### The data

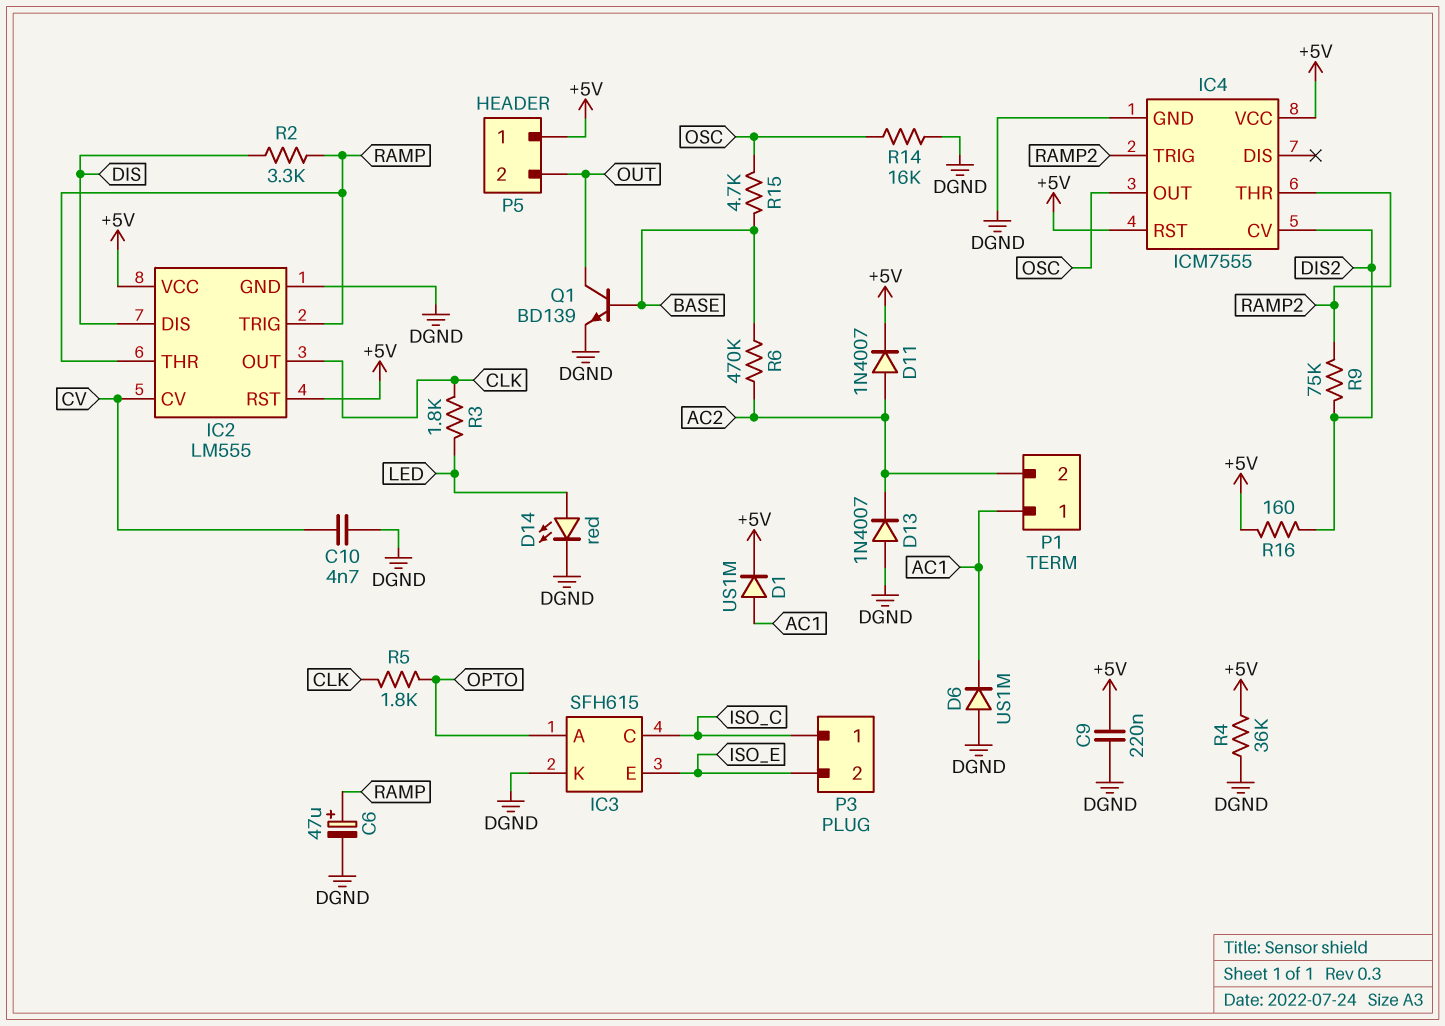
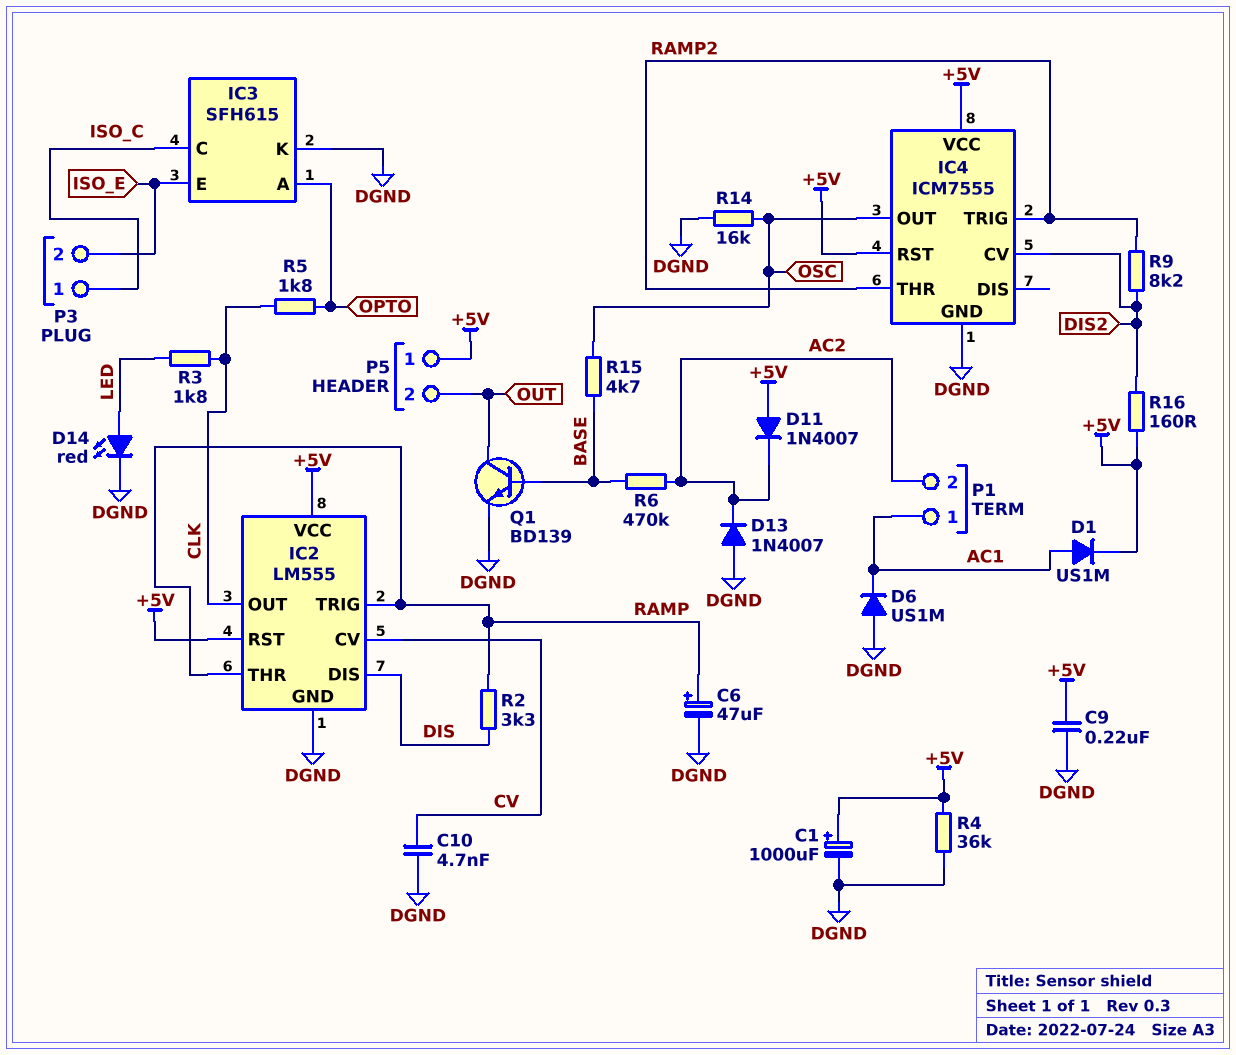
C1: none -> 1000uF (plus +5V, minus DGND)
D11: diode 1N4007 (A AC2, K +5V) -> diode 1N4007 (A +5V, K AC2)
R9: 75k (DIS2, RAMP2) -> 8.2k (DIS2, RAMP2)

...

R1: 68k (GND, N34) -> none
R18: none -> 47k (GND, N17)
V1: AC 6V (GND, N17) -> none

--

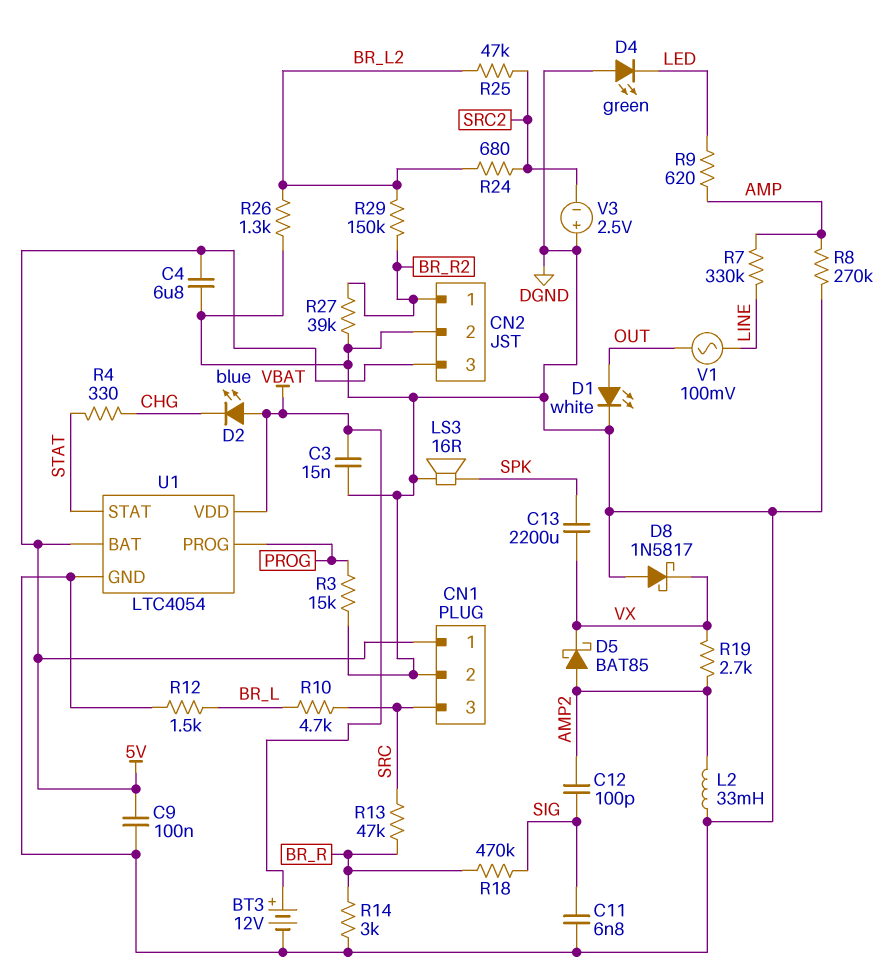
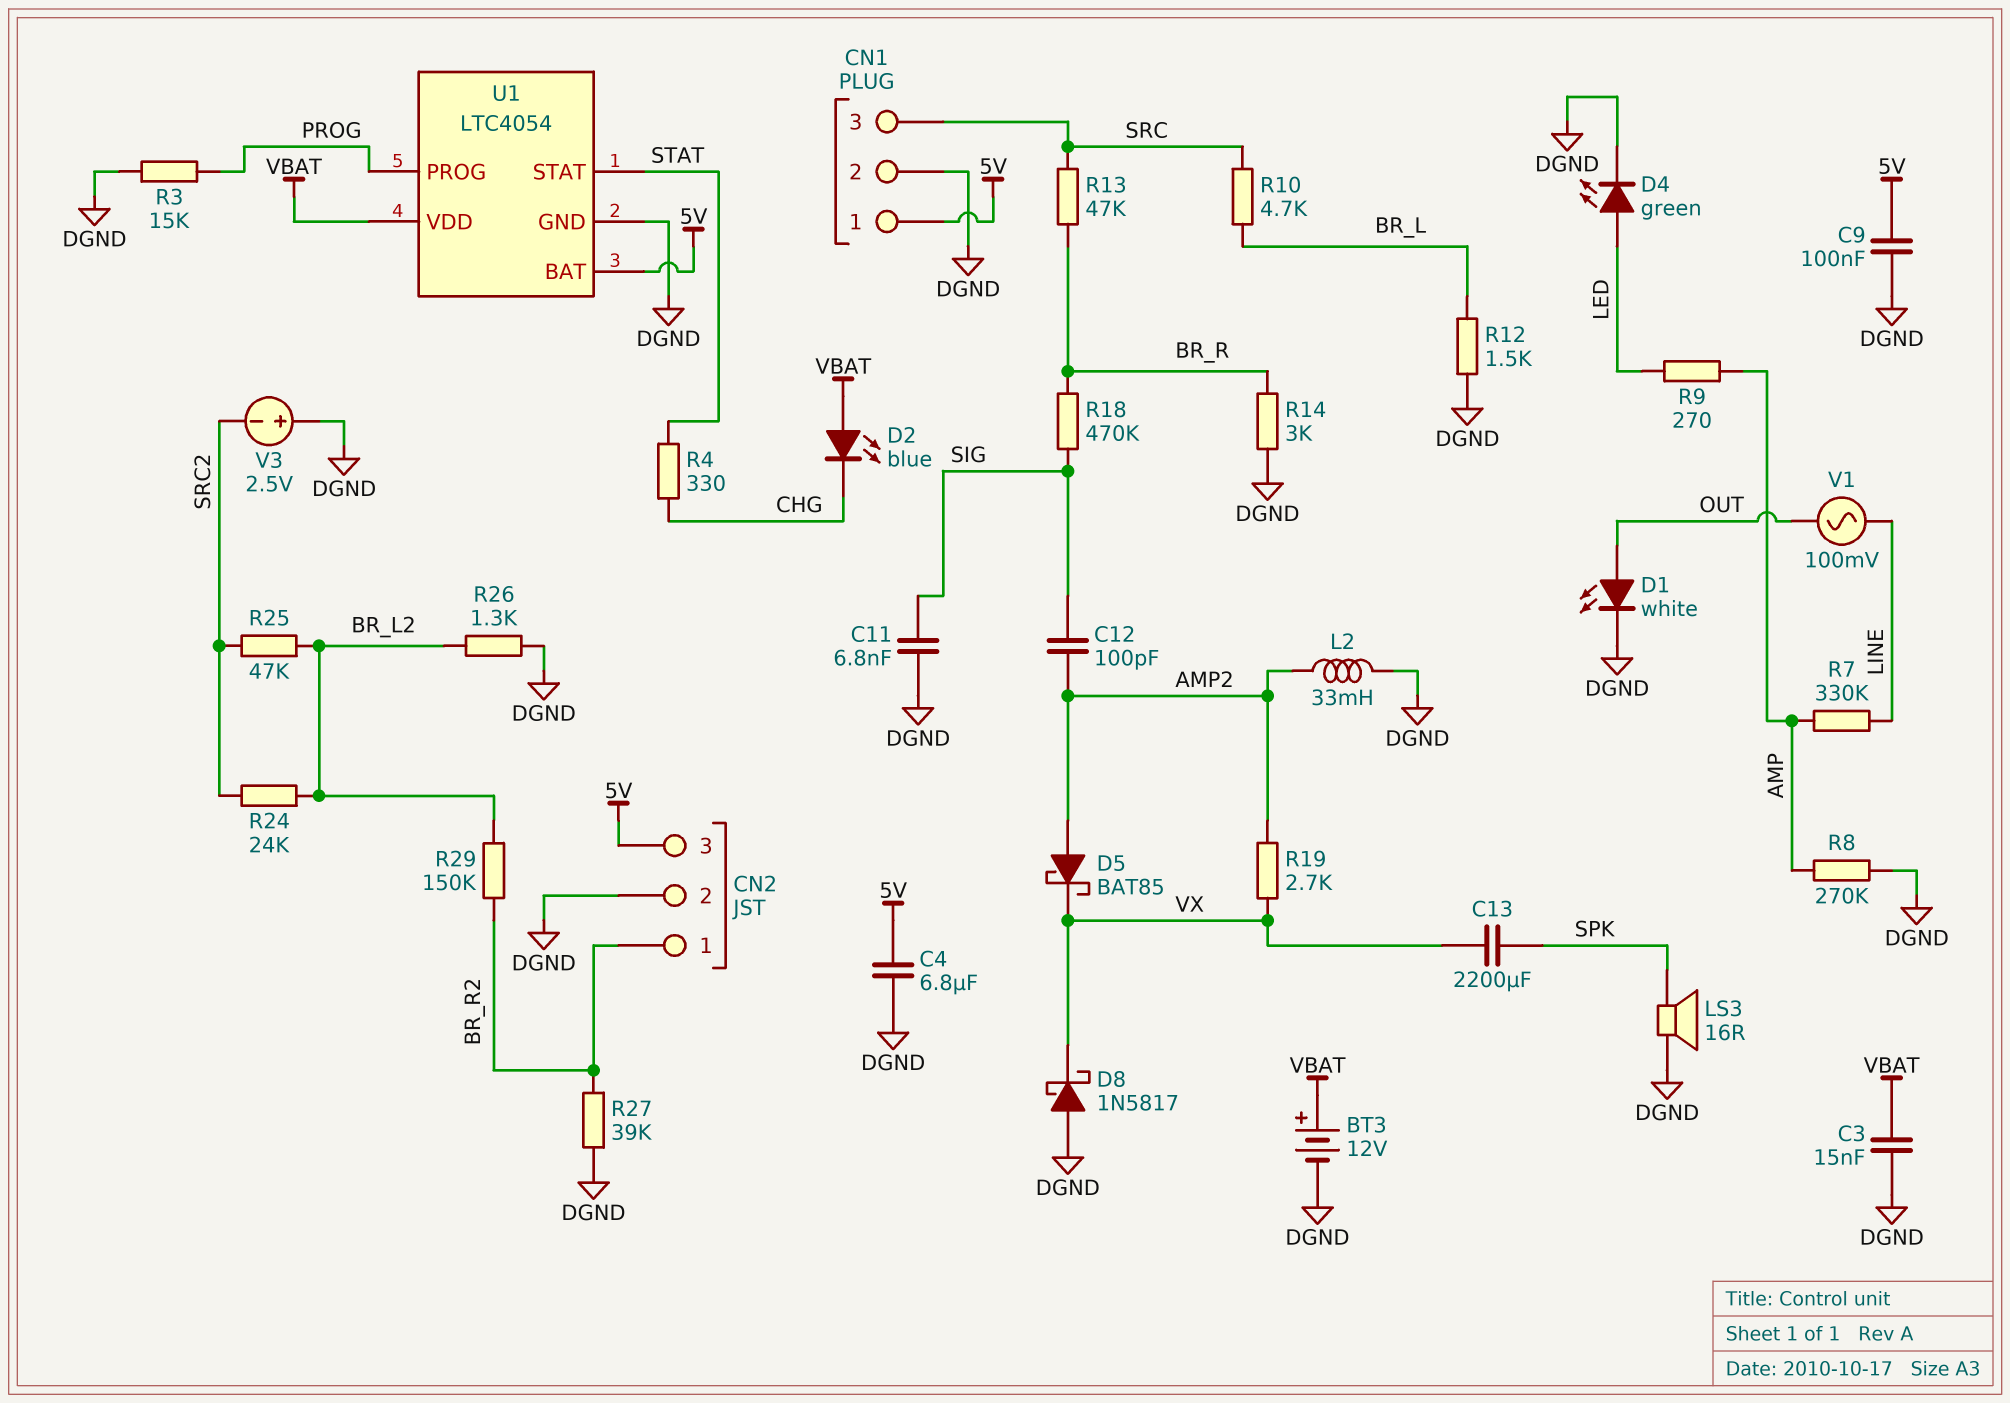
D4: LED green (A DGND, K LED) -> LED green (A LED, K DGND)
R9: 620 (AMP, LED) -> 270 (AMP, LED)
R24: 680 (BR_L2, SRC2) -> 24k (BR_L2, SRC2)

### Work to complete
Beginning at the line with "D4: LED green" and stopping after the line with "R24: 680 (BR_L2, SRC2) -> 24k (BR_L2, SRC2)", please write out every line of the data above exactly and nothing else.

### Solved problem
D4: LED green (A DGND, K LED) -> LED green (A LED, K DGND)
R9: 620 (AMP, LED) -> 270 (AMP, LED)
R24: 680 (BR_L2, SRC2) -> 24k (BR_L2, SRC2)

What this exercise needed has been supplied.